**THE PROBLEM**
From the records below, extract only the lines running from the line with "(423, 445) = (219, 379): blue" to the line with "(576, 419) = (222, 565): turquoise", both lines included, reproducing them exactly.

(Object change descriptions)
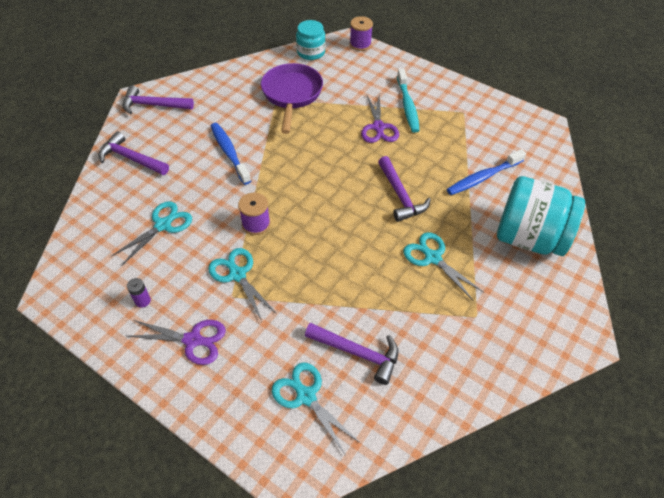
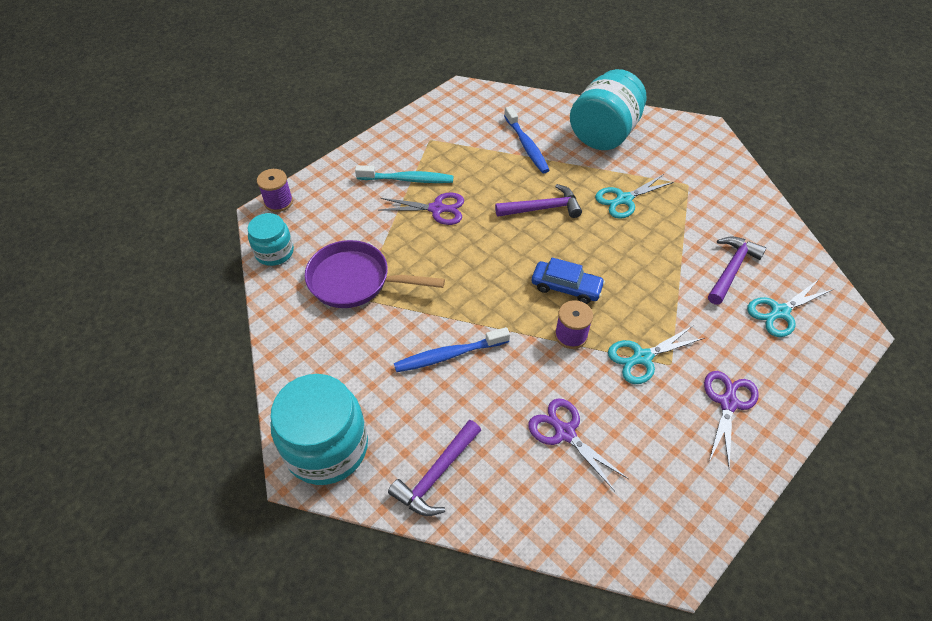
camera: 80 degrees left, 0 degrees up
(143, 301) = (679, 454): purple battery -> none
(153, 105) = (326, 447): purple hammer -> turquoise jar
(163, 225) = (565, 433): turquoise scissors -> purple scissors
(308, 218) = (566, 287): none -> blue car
...
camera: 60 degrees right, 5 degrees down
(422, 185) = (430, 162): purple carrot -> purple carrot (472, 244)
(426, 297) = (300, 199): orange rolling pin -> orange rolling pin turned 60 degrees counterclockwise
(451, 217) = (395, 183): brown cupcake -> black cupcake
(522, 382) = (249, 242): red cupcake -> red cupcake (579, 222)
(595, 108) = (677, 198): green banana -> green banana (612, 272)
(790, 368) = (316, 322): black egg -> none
...
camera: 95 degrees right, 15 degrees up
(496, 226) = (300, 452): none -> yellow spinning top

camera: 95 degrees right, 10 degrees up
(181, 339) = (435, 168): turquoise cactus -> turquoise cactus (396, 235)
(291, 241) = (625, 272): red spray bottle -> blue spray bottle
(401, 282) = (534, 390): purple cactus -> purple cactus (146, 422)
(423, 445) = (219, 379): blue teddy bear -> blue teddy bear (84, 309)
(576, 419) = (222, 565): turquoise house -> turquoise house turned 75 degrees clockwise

**EXERCISE RESULT**
(423, 445) = (219, 379): blue teddy bear -> blue teddy bear (84, 309)
(576, 419) = (222, 565): turquoise house -> turquoise house turned 75 degrees clockwise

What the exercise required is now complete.